**WORK REQUEST**
The listing below is to be written out word for word, minus its images.
### GIVEN INFORMATION ###
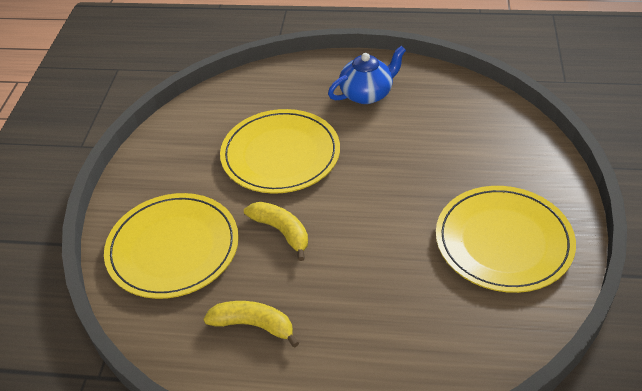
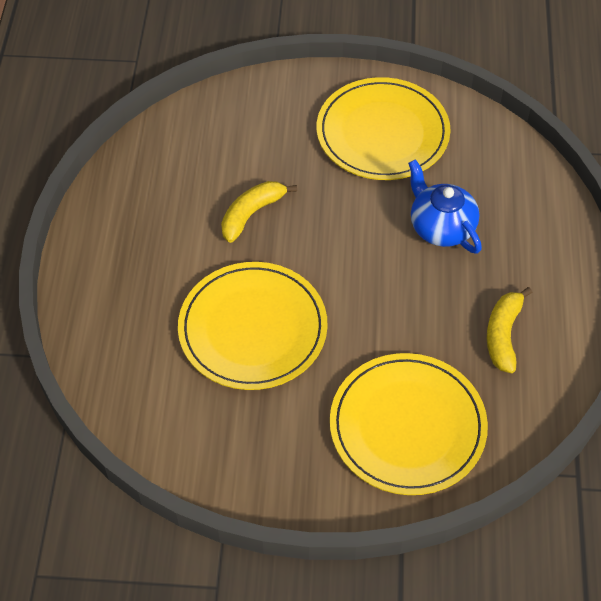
camera: 95 degrees left, 10 degrees up
(281, 231) = (377, 319): yellow banana -> yellow banana (251, 214)
(367, 94) = (145, 241): blue teapot -> blue teapot (441, 227)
###
**WRITTEN ANSWER**
camera: 95 degrees left, 10 degrees up
(281, 231) = (377, 319): yellow banana -> yellow banana (251, 214)
(367, 94) = (145, 241): blue teapot -> blue teapot (441, 227)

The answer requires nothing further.